# Provided entries start

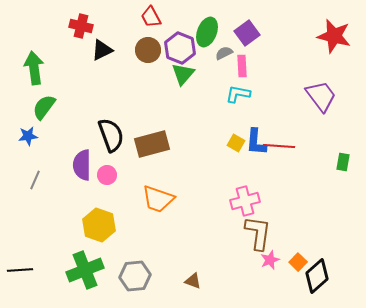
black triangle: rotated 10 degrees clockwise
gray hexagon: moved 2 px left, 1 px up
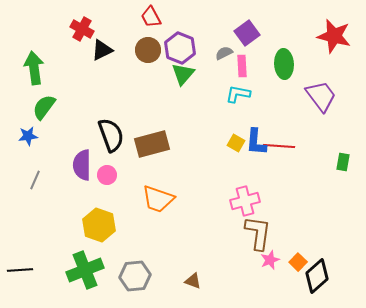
red cross: moved 1 px right, 3 px down; rotated 15 degrees clockwise
green ellipse: moved 77 px right, 32 px down; rotated 24 degrees counterclockwise
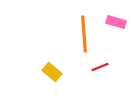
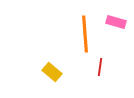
orange line: moved 1 px right
red line: rotated 60 degrees counterclockwise
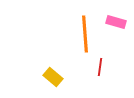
yellow rectangle: moved 1 px right, 5 px down
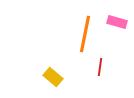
pink rectangle: moved 1 px right
orange line: rotated 15 degrees clockwise
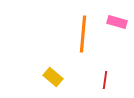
orange line: moved 2 px left; rotated 6 degrees counterclockwise
red line: moved 5 px right, 13 px down
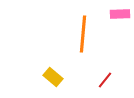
pink rectangle: moved 3 px right, 8 px up; rotated 18 degrees counterclockwise
red line: rotated 30 degrees clockwise
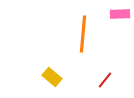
yellow rectangle: moved 1 px left
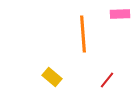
orange line: rotated 9 degrees counterclockwise
red line: moved 2 px right
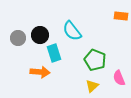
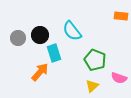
orange arrow: rotated 54 degrees counterclockwise
pink semicircle: rotated 49 degrees counterclockwise
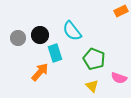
orange rectangle: moved 5 px up; rotated 32 degrees counterclockwise
cyan rectangle: moved 1 px right
green pentagon: moved 1 px left, 1 px up
yellow triangle: rotated 32 degrees counterclockwise
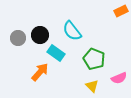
cyan rectangle: moved 1 px right; rotated 36 degrees counterclockwise
pink semicircle: rotated 42 degrees counterclockwise
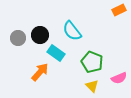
orange rectangle: moved 2 px left, 1 px up
green pentagon: moved 2 px left, 3 px down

# Provided entries end

### Exercise description
Render the material above as a Markdown table with the columns Row and Line, starting at the line that contains "red cross: moved" and ending at the line that contains "red line: rotated 60 degrees counterclockwise", numbering each row and omitting blank lines. Leave the pictures out of the table.

### Correct answer
| Row | Line |
|---|---|
| 1 | red cross: moved 1 px right, 3 px down; rotated 15 degrees clockwise |
| 2 | green ellipse: moved 77 px right, 32 px down; rotated 24 degrees counterclockwise |
| 3 | orange line: moved 1 px right |
| 4 | red line: rotated 60 degrees counterclockwise |